--- Data extract Enclosed Below ---
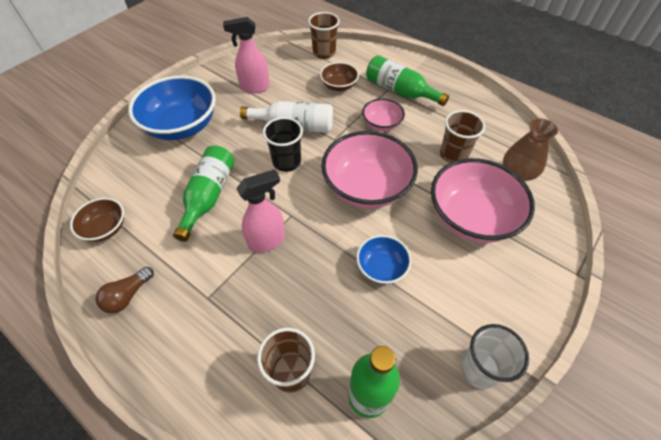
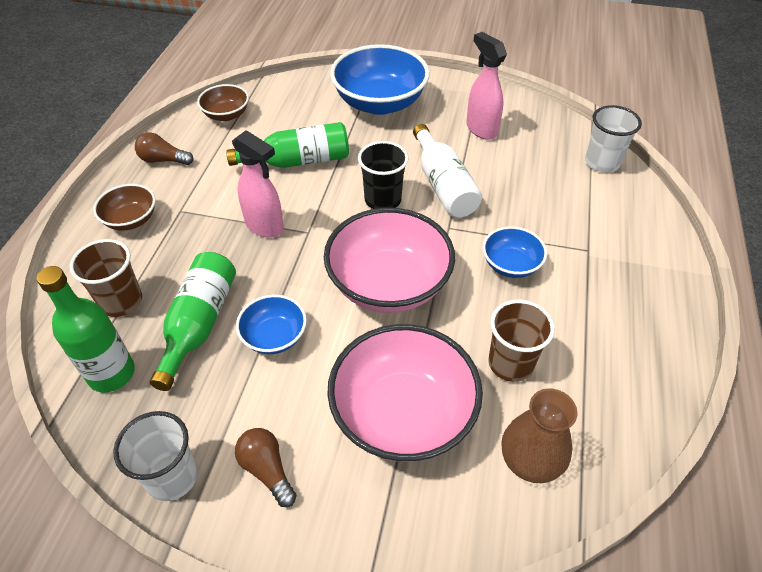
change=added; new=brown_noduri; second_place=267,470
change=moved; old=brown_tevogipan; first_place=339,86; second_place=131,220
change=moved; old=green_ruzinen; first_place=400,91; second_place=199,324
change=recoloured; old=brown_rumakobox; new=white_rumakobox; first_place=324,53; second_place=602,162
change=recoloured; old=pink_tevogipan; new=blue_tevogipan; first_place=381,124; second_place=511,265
--- End of Enclosed Data extract ---
* Action item: Across all the records, find the lines containing the word "moved" and reproduce each one.

* Task output:
change=moved; old=brown_tevogipan; first_place=339,86; second_place=131,220
change=moved; old=green_ruzinen; first_place=400,91; second_place=199,324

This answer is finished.